====== Supplied data

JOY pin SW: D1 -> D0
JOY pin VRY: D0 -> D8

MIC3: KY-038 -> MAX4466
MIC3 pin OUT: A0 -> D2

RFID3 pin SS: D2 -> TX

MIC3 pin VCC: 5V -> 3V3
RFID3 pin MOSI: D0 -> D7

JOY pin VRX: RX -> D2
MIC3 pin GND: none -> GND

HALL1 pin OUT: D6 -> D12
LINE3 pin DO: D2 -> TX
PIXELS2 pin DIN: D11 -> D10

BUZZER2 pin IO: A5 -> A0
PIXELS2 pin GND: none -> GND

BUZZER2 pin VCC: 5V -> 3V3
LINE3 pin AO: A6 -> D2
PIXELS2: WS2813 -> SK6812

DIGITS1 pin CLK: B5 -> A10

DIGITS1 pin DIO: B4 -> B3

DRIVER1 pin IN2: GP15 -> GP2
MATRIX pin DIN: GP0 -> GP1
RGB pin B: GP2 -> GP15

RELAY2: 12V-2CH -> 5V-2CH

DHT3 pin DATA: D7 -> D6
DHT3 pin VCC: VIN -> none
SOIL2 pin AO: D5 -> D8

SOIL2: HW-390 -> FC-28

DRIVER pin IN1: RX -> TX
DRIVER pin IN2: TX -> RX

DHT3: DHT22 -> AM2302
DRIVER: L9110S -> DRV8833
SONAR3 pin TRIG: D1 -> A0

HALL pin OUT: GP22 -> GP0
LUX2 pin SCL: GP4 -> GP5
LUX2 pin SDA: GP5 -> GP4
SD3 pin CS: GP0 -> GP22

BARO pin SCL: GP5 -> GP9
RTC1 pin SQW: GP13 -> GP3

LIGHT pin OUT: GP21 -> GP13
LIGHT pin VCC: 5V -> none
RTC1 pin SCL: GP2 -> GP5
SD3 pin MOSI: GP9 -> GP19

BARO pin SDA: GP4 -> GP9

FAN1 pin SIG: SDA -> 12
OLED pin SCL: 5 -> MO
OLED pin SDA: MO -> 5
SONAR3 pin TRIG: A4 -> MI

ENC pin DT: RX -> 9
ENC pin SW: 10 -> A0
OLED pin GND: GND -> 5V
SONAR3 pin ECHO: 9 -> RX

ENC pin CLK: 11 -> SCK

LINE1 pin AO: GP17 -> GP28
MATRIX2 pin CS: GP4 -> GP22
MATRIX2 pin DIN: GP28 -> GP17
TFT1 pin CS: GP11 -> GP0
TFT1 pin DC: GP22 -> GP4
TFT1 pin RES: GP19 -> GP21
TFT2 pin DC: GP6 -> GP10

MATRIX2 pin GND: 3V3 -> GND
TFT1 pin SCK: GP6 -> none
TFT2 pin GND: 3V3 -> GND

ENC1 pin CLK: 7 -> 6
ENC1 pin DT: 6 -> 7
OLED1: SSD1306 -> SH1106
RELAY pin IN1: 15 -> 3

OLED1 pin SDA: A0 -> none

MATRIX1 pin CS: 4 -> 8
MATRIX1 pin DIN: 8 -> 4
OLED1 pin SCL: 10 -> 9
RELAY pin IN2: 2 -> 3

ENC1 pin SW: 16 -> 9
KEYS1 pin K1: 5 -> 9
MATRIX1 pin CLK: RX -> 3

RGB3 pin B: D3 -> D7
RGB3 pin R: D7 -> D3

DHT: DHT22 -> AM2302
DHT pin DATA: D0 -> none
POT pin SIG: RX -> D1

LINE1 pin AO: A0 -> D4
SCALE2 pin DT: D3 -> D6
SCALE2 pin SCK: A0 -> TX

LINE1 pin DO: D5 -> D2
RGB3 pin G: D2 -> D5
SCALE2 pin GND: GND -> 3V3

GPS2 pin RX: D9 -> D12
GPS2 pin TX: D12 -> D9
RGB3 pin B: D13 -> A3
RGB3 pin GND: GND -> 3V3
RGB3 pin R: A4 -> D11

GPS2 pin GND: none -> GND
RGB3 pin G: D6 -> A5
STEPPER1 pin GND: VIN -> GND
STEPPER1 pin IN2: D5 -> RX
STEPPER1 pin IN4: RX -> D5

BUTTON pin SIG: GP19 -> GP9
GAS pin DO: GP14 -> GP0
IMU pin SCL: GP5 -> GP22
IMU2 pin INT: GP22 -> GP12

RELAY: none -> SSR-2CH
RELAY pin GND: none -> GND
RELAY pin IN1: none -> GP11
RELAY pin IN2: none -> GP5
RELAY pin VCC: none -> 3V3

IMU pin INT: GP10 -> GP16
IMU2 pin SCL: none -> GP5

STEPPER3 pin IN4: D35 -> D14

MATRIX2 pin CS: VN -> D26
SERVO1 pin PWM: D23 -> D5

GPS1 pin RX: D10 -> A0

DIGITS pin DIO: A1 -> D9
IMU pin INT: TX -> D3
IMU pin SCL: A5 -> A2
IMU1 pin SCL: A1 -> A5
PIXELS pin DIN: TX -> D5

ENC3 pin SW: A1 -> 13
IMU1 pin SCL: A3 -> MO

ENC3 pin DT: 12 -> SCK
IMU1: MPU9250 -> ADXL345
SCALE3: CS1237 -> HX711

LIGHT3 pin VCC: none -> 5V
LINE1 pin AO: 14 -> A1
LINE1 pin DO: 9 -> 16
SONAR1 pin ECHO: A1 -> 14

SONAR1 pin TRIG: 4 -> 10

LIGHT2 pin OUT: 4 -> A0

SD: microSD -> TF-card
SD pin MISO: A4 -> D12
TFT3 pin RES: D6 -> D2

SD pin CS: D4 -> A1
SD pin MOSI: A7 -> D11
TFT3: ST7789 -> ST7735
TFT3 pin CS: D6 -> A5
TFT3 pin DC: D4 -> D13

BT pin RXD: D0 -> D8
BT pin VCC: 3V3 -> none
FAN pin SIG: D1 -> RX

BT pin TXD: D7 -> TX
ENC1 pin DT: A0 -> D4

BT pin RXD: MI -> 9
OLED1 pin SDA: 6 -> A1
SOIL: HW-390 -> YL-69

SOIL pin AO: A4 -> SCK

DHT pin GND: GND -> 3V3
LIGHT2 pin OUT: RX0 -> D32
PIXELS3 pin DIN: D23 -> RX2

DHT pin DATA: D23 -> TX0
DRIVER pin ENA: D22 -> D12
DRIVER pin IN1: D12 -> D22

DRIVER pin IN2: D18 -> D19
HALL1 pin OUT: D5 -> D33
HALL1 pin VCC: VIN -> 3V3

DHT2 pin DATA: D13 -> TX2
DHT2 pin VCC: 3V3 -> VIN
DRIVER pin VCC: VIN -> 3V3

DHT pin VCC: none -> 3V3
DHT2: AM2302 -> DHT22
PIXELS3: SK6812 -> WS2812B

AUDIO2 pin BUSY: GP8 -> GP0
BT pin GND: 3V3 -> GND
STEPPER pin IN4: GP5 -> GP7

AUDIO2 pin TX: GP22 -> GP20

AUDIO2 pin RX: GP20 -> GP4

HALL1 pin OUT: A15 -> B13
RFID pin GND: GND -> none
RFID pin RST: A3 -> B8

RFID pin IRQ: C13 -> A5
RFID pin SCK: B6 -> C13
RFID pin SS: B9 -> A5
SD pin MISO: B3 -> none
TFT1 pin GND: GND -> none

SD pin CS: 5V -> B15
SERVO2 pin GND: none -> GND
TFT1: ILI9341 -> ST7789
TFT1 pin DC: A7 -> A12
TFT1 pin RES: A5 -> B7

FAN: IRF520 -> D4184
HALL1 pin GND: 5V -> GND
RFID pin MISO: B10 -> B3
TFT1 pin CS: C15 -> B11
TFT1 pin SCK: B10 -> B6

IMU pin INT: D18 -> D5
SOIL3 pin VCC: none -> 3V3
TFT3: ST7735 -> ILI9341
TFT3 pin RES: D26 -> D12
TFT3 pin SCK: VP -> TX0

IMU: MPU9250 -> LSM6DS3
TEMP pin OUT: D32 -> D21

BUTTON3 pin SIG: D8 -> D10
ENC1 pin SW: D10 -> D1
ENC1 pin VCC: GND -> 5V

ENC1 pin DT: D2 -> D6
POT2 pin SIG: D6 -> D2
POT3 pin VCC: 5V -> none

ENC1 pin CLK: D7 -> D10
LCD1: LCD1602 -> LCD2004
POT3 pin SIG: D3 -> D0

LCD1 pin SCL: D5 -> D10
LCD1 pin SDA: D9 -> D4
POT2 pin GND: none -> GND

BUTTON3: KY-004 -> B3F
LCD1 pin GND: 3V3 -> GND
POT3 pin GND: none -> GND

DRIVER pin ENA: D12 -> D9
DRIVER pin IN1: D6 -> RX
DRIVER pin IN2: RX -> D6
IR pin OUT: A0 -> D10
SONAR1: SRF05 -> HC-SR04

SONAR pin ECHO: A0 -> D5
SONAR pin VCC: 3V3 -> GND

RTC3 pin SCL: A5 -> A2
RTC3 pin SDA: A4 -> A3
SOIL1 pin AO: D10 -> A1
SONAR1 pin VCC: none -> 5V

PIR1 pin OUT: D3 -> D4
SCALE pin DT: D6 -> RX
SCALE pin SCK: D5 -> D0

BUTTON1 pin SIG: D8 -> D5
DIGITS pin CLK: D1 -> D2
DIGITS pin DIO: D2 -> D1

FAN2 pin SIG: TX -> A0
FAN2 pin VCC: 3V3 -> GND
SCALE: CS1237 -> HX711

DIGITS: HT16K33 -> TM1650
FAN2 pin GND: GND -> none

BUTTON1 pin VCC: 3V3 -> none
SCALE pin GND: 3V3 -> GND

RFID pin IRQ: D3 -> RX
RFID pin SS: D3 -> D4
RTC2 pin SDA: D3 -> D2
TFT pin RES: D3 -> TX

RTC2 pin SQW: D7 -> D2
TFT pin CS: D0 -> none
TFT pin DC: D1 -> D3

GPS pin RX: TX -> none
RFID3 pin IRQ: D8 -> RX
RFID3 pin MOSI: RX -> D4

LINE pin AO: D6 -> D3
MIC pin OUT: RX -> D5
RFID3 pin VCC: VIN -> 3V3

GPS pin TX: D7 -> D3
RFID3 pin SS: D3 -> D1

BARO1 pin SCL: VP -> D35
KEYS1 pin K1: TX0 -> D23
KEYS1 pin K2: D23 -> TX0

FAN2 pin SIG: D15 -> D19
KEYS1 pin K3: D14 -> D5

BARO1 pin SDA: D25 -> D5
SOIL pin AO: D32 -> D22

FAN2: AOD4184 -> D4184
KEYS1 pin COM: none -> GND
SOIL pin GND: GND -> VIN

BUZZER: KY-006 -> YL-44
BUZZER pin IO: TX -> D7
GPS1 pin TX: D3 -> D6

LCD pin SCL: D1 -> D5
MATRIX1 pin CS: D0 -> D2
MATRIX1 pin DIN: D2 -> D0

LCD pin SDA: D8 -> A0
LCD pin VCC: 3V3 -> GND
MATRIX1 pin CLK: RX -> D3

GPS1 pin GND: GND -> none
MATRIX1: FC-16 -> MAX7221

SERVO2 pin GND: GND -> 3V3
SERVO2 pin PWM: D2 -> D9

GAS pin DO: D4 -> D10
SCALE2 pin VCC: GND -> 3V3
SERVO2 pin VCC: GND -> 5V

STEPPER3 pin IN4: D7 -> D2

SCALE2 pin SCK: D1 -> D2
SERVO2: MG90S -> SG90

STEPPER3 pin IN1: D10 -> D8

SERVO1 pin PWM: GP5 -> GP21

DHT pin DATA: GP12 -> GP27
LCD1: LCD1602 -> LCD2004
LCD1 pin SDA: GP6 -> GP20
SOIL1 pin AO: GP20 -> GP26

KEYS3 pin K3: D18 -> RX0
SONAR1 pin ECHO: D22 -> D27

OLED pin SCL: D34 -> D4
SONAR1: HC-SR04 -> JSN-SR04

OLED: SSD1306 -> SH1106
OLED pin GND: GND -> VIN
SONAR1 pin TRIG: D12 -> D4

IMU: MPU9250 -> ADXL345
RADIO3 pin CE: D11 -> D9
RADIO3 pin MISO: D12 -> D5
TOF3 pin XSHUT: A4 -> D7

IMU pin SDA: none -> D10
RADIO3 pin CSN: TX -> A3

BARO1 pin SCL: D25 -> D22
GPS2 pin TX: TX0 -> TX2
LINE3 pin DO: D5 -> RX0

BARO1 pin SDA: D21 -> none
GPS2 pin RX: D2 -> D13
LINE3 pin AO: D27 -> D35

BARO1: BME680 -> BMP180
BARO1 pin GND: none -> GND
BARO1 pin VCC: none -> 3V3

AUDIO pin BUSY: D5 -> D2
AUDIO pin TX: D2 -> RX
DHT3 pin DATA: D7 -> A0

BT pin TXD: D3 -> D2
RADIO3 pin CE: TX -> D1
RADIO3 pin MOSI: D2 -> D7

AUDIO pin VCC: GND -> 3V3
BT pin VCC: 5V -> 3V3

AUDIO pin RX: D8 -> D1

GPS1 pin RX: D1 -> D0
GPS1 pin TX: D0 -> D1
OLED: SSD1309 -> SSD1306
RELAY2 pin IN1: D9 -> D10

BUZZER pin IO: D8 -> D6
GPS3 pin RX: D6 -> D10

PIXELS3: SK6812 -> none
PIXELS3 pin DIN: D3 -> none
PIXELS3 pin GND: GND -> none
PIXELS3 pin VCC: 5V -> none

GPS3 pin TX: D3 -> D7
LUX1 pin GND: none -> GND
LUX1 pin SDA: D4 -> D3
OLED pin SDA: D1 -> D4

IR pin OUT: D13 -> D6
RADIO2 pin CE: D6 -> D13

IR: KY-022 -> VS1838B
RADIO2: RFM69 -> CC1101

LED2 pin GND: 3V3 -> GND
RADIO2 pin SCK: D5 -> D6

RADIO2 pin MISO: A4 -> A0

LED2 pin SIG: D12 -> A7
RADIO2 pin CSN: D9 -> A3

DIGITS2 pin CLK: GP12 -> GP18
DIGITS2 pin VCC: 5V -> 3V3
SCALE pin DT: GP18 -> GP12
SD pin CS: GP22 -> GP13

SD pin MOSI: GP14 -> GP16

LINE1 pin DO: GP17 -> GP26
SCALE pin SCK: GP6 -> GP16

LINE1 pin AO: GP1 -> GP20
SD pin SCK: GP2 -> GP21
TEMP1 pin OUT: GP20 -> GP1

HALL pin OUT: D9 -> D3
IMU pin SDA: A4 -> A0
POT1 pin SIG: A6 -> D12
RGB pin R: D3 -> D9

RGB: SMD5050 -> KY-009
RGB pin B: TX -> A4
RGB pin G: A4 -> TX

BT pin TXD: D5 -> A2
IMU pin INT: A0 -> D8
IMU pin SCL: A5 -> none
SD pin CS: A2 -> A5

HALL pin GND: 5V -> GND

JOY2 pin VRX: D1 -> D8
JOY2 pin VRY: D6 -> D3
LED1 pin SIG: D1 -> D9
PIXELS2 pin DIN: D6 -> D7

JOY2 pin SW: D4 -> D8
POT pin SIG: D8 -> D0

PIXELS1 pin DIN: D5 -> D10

============

# Task to complete
Output exactly the lines of the material above from the one containing "SOIL2: HW-390 -> FC-28" up to and including the one containing "ENC pin SW: 10 -> A0".

# Written response
SOIL2: HW-390 -> FC-28

DRIVER pin IN1: RX -> TX
DRIVER pin IN2: TX -> RX

DHT3: DHT22 -> AM2302
DRIVER: L9110S -> DRV8833
SONAR3 pin TRIG: D1 -> A0

HALL pin OUT: GP22 -> GP0
LUX2 pin SCL: GP4 -> GP5
LUX2 pin SDA: GP5 -> GP4
SD3 pin CS: GP0 -> GP22

BARO pin SCL: GP5 -> GP9
RTC1 pin SQW: GP13 -> GP3

LIGHT pin OUT: GP21 -> GP13
LIGHT pin VCC: 5V -> none
RTC1 pin SCL: GP2 -> GP5
SD3 pin MOSI: GP9 -> GP19

BARO pin SDA: GP4 -> GP9

FAN1 pin SIG: SDA -> 12
OLED pin SCL: 5 -> MO
OLED pin SDA: MO -> 5
SONAR3 pin TRIG: A4 -> MI

ENC pin DT: RX -> 9
ENC pin SW: 10 -> A0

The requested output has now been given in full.